## [Given material]
_ _ _
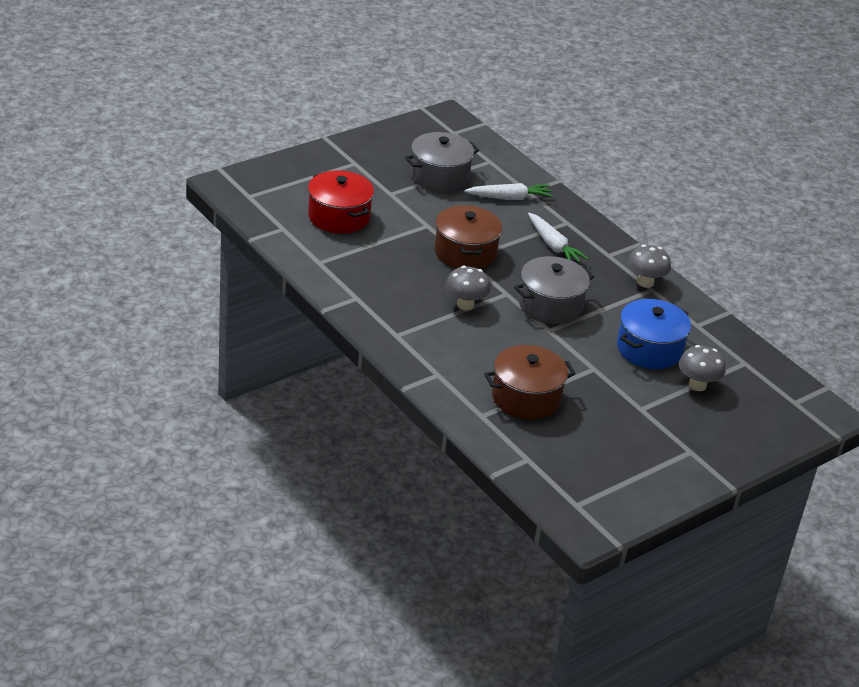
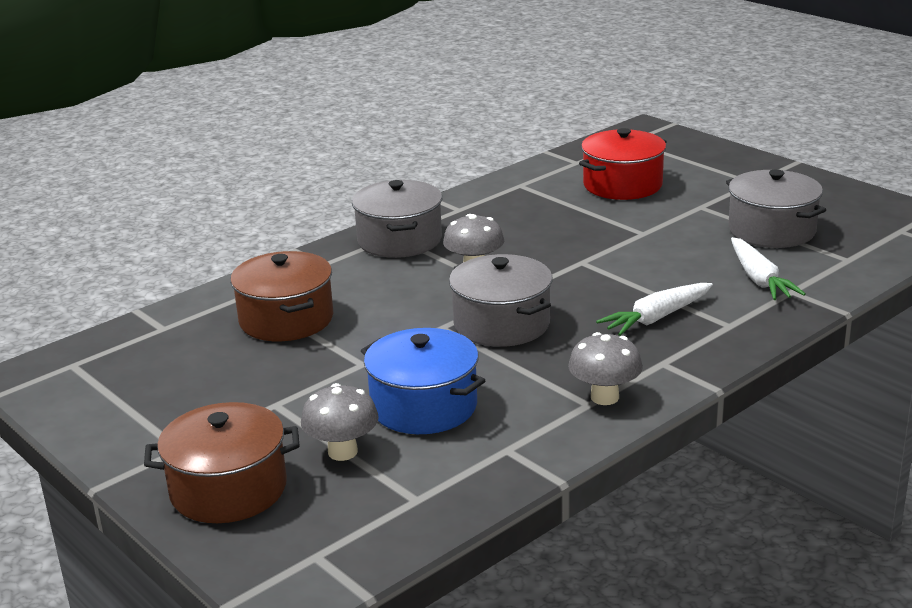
camera: 90 degrees right, 10 degrees down
(406, 333) = (399, 240): none -> grey pot
(465, 252) = (595, 260): brown pot -> brown pot (228, 489)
_ _ _
Please print everything in the material exactly, apart from the pictures.

## [Finished exercise]
camera: 90 degrees right, 10 degrees down
(406, 333) = (399, 240): none -> grey pot
(465, 252) = (595, 260): brown pot -> brown pot (228, 489)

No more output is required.